### Action item
When you copy the records that follow, please keep every word exactly as it is and leave out the pictures.

[Start of Attachment]

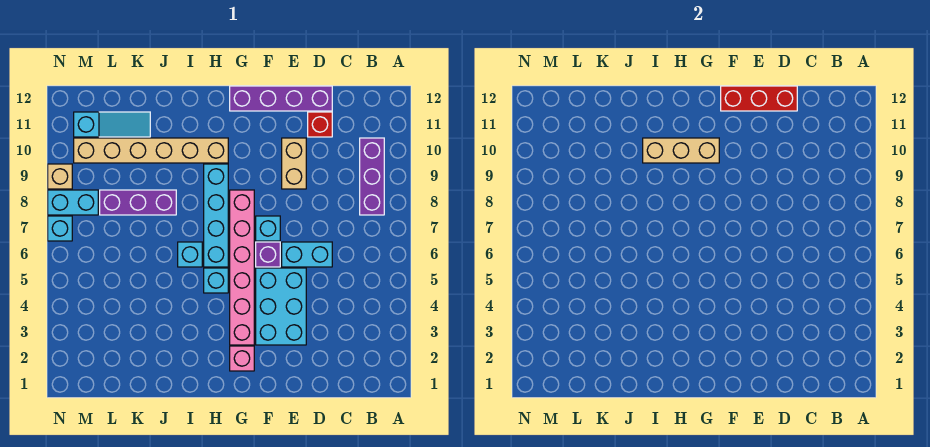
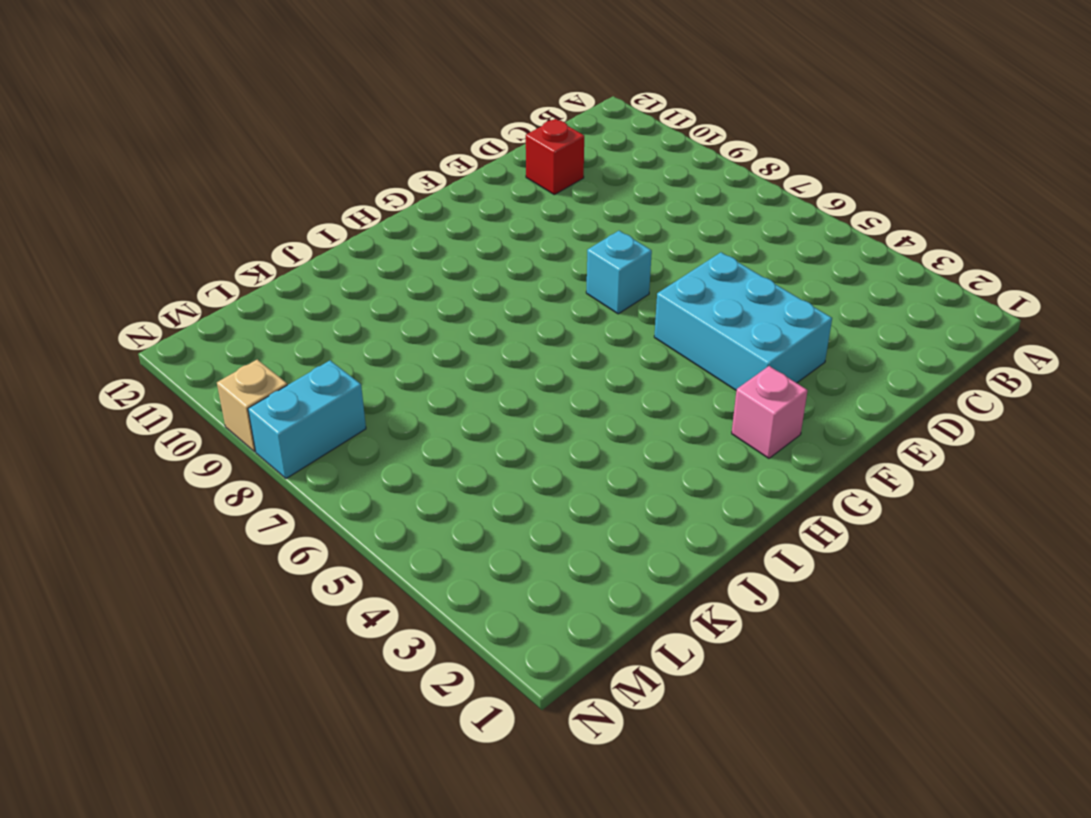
none -> purple brick B8:B10 level 1
none -> cyan brick D6:E6 level 1
none -> purple brick D12:G12 level 1

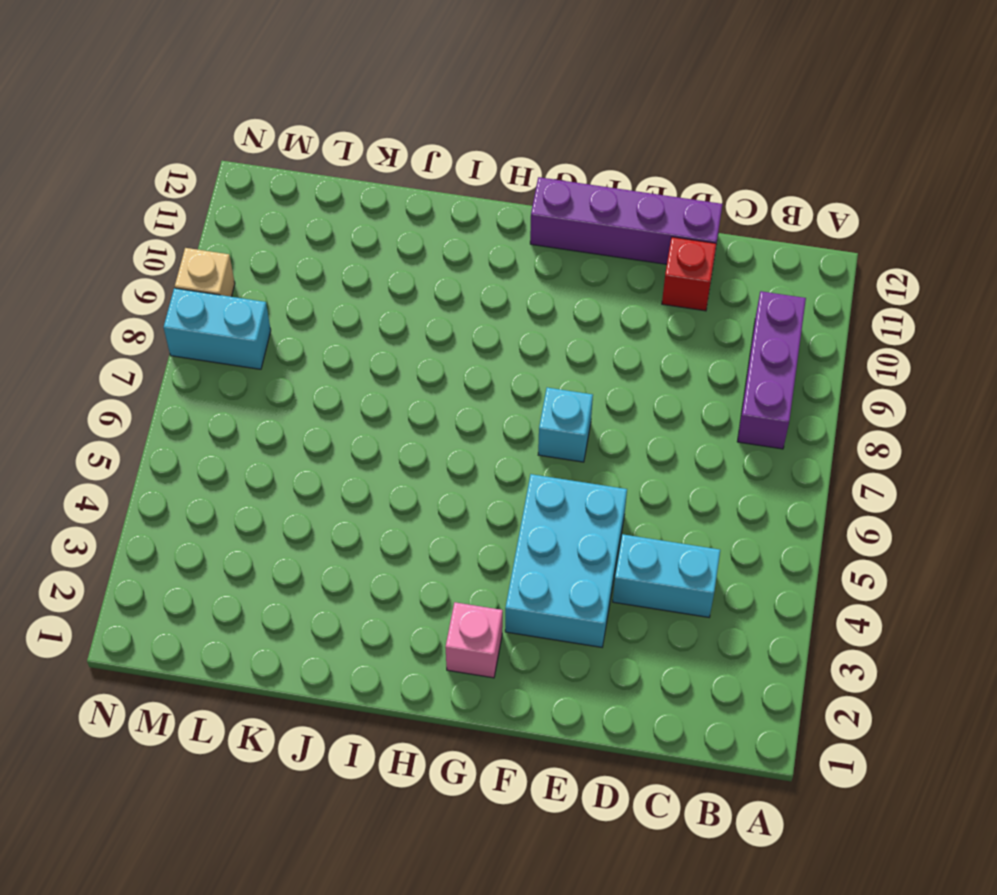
cyan brick C4:D4 level 1 -> cyan brick D6:E6 level 1
none -> tan brick E9:E10 level 1
none -> purple brick F6 level 1
none -> pink brick G3:G8 level 1

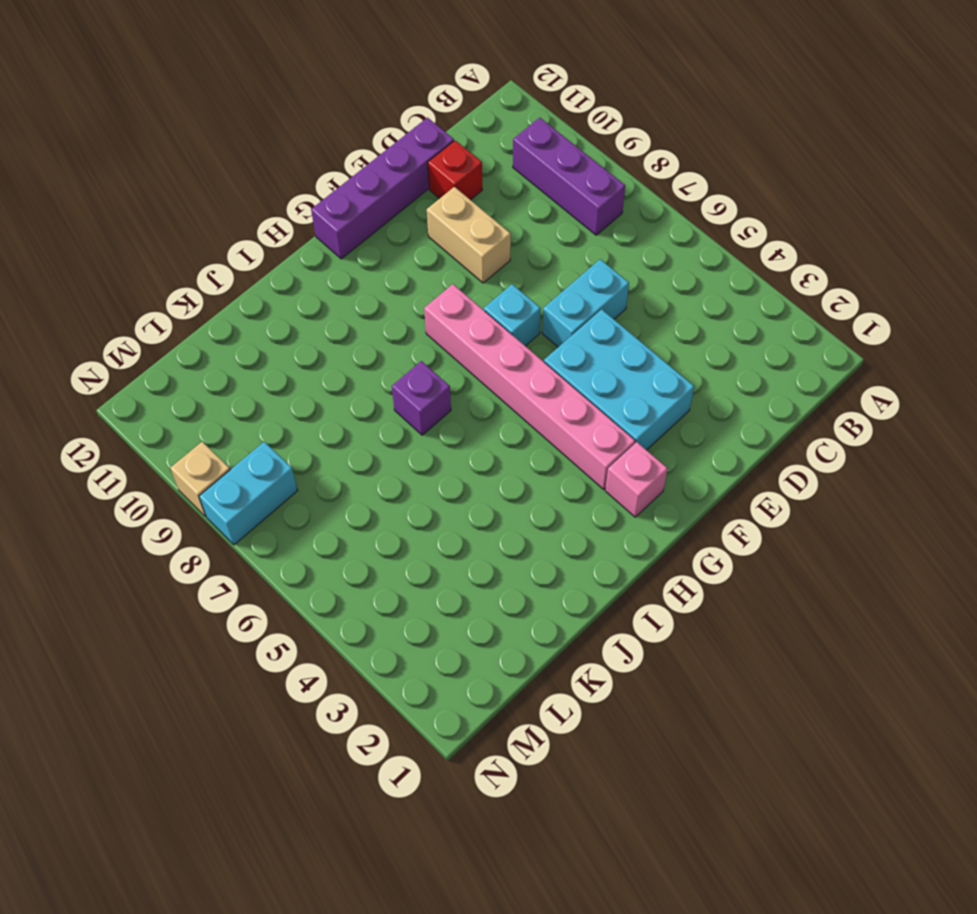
purple brick I7 level 1 -> purple brick F6 level 1
none -> cyan brick H5 level 1
none -> cyan brick H6:H9 level 1
none -> tan brick H10:M10 level 1

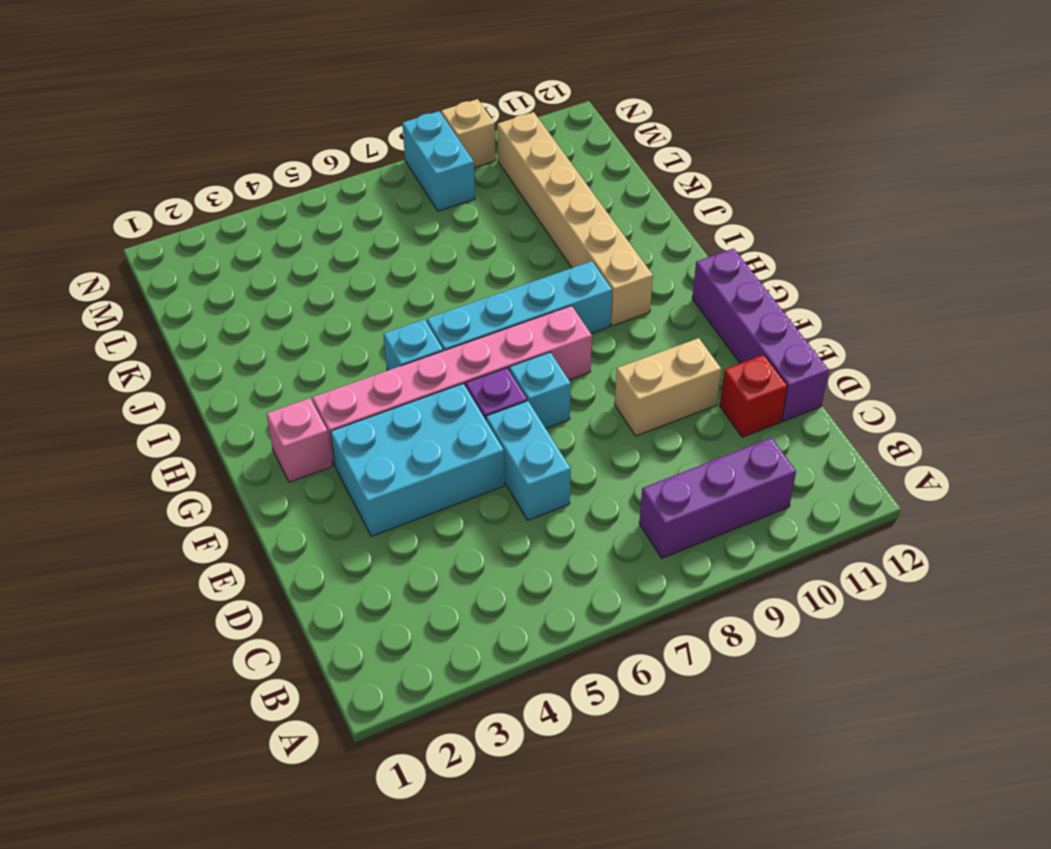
none -> cyan brick I6 level 1
none -> purple brick J8:L8 level 1
none -> cyan slope K11:M11 level 1 top M

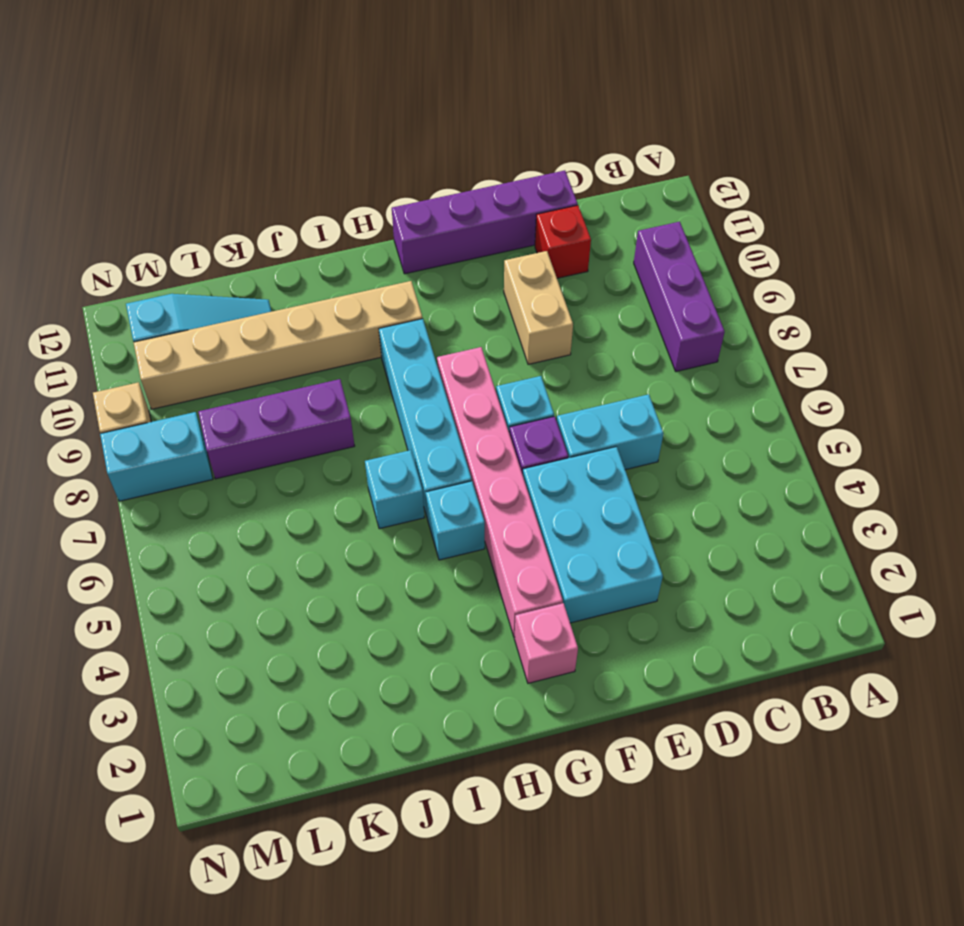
none -> cyan brick N7 level 1
none -> red brick D12:F12 level 2
none -> tan brick G10:I10 level 2

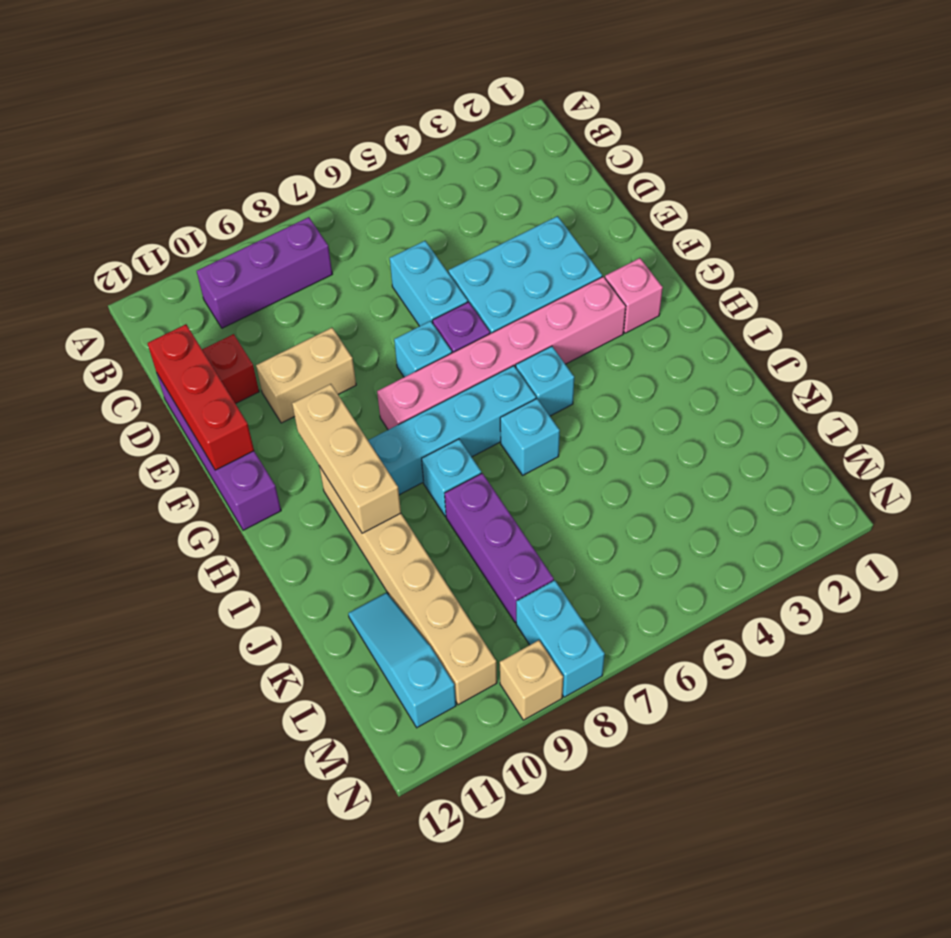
cyan brick I8 level 1 -> cyan brick N7 level 1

[End of Attachment]

### Solution to the exercise
none -> purple brick B8:B10 level 1
none -> cyan brick D6:E6 level 1
none -> purple brick D12:G12 level 1

cyan brick C4:D4 level 1 -> cyan brick D6:E6 level 1
none -> tan brick E9:E10 level 1
none -> purple brick F6 level 1
none -> pink brick G3:G8 level 1

purple brick I7 level 1 -> purple brick F6 level 1
none -> cyan brick H5 level 1
none -> cyan brick H6:H9 level 1
none -> tan brick H10:M10 level 1

none -> cyan brick I6 level 1
none -> purple brick J8:L8 level 1
none -> cyan slope K11:M11 level 1 top M

none -> cyan brick N7 level 1
none -> red brick D12:F12 level 2
none -> tan brick G10:I10 level 2

cyan brick I8 level 1 -> cyan brick N7 level 1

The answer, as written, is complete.